WHAT YOU SHOULD DO
Return the lines of the data below exactly. Start at the first and end with the line containing "bright orange car".

DATA SUPPLIED
▼
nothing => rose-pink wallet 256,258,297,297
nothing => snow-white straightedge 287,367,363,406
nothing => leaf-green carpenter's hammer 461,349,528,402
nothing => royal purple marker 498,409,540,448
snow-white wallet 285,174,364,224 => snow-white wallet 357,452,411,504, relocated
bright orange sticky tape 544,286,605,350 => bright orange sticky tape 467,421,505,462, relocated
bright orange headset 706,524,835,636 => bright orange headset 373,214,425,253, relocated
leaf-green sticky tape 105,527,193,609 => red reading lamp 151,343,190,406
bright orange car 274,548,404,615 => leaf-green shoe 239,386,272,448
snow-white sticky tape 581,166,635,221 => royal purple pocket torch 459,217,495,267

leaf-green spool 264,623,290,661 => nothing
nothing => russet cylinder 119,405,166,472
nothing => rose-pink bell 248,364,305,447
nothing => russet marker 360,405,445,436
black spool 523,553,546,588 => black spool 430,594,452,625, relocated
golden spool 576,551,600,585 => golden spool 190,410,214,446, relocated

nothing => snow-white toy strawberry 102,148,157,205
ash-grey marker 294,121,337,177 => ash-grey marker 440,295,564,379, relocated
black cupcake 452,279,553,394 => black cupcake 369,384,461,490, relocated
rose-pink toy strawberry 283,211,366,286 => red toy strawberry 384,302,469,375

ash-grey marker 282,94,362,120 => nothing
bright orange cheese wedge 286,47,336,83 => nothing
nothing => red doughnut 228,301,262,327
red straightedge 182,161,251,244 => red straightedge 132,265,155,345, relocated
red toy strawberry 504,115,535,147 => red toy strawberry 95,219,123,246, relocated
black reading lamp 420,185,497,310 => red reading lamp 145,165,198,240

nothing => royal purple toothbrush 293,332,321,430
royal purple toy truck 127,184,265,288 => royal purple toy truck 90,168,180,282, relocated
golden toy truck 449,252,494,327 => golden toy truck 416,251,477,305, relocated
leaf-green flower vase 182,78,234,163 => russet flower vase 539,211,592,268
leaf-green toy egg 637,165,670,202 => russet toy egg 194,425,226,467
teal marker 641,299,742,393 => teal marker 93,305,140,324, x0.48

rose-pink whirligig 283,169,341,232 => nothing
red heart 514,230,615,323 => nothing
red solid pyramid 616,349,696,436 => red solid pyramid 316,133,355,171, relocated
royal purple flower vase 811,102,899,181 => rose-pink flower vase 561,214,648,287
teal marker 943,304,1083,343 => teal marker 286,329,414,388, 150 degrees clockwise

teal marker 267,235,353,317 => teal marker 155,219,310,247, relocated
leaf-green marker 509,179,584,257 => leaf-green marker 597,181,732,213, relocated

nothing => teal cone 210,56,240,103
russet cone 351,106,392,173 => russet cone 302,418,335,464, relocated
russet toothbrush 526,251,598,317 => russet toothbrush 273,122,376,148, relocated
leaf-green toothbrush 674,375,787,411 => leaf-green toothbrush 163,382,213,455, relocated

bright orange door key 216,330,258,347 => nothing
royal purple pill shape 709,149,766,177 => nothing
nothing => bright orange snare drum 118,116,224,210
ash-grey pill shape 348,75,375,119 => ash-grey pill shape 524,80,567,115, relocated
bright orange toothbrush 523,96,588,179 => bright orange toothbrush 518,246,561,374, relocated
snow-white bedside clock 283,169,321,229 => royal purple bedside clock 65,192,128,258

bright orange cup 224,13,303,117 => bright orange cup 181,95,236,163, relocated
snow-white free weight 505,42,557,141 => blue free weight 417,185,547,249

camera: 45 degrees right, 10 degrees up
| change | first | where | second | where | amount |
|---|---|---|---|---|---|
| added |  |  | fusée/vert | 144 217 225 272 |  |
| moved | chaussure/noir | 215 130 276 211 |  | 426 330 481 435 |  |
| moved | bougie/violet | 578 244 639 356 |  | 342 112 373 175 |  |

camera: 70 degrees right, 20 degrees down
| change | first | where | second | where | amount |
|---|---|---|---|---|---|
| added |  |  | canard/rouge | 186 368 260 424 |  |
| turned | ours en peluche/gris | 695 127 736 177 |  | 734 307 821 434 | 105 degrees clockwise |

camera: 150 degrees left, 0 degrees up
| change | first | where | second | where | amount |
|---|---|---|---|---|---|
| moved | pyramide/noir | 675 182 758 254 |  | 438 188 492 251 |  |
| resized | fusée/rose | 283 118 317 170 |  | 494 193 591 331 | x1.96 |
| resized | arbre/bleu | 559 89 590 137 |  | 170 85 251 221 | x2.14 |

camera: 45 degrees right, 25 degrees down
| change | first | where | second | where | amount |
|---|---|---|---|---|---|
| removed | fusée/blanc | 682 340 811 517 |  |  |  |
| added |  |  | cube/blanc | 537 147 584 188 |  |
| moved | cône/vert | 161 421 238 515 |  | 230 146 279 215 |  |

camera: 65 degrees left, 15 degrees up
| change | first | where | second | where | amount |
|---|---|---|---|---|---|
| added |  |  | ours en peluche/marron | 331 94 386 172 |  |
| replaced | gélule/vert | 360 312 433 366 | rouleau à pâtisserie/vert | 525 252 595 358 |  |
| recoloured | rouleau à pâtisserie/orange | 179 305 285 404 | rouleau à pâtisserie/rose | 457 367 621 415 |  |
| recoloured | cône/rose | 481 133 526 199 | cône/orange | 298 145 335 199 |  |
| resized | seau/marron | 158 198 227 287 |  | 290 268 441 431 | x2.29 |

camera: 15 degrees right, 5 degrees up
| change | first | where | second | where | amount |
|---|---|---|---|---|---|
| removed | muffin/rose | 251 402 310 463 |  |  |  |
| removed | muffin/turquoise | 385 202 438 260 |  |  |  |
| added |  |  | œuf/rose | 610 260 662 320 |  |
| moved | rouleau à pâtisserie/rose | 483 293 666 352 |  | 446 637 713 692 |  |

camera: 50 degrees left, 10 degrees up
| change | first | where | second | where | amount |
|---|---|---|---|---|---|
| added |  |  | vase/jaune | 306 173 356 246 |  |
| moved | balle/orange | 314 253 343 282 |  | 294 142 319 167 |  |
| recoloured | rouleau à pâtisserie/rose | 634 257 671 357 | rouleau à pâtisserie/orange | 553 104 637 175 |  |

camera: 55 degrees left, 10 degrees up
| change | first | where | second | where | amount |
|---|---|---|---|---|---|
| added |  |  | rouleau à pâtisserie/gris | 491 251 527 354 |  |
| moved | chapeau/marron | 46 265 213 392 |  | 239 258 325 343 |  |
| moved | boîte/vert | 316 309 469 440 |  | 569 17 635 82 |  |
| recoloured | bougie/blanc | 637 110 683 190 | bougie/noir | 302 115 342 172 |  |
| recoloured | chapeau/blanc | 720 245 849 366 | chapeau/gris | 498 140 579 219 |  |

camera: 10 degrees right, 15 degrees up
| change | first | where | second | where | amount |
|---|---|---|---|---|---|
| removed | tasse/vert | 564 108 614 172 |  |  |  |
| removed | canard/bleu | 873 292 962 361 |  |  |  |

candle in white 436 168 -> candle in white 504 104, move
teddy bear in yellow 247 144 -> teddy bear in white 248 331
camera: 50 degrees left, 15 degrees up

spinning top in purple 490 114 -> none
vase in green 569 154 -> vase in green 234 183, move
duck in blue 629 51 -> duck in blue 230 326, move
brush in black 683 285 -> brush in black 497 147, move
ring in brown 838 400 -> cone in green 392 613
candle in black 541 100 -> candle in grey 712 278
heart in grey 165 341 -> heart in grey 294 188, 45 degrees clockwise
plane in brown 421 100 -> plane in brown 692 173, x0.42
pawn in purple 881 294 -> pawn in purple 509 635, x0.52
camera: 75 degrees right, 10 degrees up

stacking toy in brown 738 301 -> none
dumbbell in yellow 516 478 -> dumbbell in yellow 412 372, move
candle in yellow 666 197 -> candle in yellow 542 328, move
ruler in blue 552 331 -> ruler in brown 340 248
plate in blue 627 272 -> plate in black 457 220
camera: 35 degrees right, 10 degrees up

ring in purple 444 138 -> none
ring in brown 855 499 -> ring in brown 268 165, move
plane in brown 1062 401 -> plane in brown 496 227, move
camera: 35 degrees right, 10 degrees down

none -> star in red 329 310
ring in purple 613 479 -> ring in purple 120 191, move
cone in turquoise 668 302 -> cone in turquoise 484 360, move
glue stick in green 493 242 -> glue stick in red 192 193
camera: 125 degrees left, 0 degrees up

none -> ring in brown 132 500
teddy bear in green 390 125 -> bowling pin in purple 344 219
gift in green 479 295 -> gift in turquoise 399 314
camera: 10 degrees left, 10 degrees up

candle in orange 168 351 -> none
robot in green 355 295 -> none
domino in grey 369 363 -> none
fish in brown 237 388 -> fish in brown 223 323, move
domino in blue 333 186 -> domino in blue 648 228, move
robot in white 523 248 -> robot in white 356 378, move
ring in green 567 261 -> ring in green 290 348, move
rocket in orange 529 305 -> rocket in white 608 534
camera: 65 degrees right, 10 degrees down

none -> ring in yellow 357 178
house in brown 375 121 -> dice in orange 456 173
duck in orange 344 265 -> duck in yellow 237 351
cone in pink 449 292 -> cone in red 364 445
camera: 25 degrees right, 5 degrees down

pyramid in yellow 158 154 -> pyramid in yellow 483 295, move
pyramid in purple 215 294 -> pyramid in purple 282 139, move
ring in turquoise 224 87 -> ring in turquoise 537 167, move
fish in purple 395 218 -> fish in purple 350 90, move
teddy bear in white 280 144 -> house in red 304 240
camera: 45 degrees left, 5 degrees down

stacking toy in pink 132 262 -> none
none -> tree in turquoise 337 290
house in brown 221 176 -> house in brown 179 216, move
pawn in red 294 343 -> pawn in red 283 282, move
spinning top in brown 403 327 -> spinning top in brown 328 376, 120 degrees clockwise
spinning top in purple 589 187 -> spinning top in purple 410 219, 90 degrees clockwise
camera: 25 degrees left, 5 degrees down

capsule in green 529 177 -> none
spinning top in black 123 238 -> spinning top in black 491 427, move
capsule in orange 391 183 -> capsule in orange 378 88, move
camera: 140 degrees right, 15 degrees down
▲
WORKED SOLUTION
nothing => rose-pink wallet 256,258,297,297
nothing => snow-white straightedge 287,367,363,406
nothing => leaf-green carpenter's hammer 461,349,528,402
nothing => royal purple marker 498,409,540,448
snow-white wallet 285,174,364,224 => snow-white wallet 357,452,411,504, relocated
bright orange sticky tape 544,286,605,350 => bright orange sticky tape 467,421,505,462, relocated
bright orange headset 706,524,835,636 => bright orange headset 373,214,425,253, relocated
leaf-green sticky tape 105,527,193,609 => red reading lamp 151,343,190,406
bright orange car 274,548,404,615 => leaf-green shoe 239,386,272,448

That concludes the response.